MATERIAL TO PROCESS.
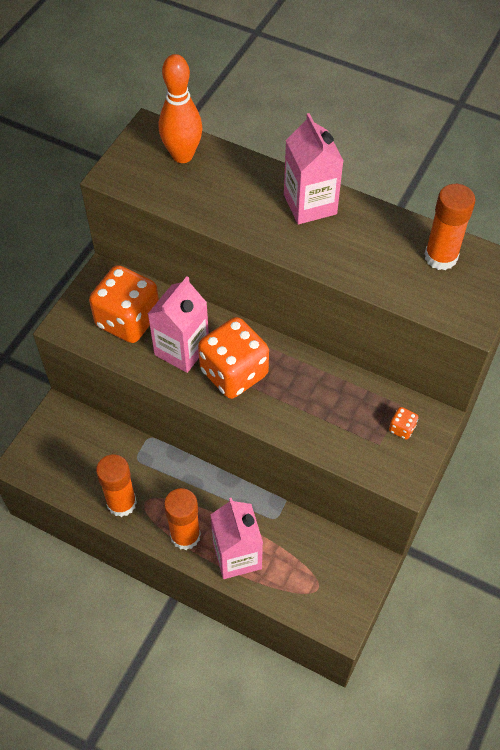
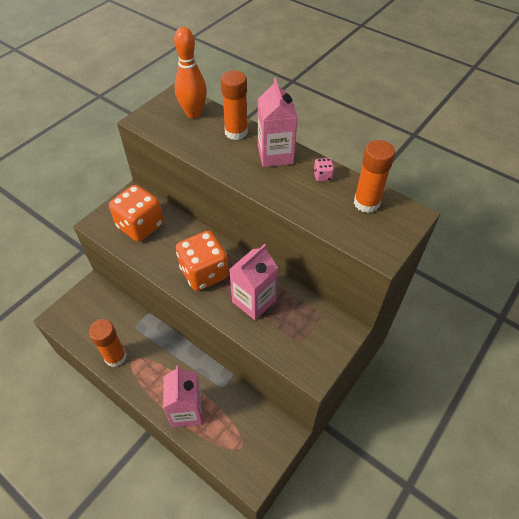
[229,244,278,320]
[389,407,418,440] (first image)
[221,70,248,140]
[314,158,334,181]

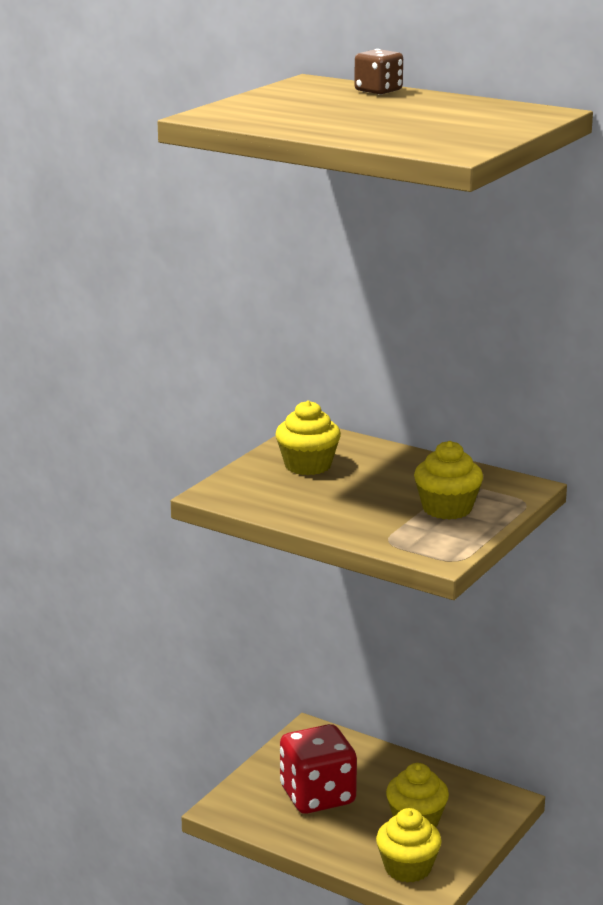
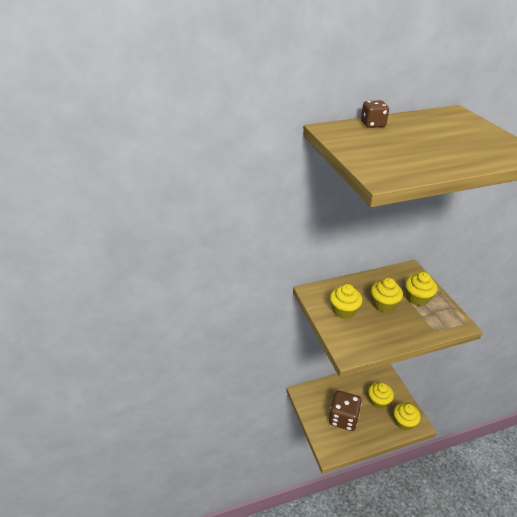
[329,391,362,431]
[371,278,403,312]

YOUR TASK. Please output every record above exactly. Leave the pictures out.

EXERCISE SOLUTION.
[229,244,278,320]
[389,407,418,440] (first image)
[221,70,248,140]
[314,158,334,181]

[329,391,362,431]
[371,278,403,312]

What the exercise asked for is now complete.